ASSIGNED TASK
Search the records for the string "STAT", and show each line where it appears.

DATA FOR THIS EXERCISE Start Marker

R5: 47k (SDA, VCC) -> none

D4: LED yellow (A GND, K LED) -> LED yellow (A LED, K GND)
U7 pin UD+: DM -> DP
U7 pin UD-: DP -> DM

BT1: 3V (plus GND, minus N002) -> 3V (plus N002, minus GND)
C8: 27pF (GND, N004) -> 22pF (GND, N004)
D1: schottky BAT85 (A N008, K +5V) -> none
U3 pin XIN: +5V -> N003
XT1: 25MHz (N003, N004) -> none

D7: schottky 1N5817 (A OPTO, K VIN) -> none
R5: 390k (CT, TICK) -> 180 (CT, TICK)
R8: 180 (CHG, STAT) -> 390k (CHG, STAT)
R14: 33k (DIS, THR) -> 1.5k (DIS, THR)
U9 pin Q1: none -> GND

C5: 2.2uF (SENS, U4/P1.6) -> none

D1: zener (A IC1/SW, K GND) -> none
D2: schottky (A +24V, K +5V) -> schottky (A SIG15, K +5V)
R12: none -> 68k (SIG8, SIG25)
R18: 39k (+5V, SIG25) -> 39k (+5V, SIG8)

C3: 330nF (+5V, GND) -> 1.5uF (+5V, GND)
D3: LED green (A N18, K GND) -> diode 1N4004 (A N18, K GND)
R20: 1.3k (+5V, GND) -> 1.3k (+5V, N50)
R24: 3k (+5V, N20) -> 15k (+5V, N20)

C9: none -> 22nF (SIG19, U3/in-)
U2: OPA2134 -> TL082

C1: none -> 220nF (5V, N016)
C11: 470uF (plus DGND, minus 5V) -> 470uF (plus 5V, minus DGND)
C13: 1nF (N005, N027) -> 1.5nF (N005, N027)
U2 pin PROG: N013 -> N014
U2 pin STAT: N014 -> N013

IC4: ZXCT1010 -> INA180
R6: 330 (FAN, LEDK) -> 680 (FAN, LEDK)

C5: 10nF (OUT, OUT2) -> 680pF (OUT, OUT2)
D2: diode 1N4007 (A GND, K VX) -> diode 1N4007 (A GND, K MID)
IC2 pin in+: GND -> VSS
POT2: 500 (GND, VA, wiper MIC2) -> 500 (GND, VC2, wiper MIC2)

DATA FOR THIS EXERCISE End Marker

COMPLETED EXERCISE
R8: 180 (CHG, STAT) -> 390k (CHG, STAT)
U2 pin STAT: N014 -> N013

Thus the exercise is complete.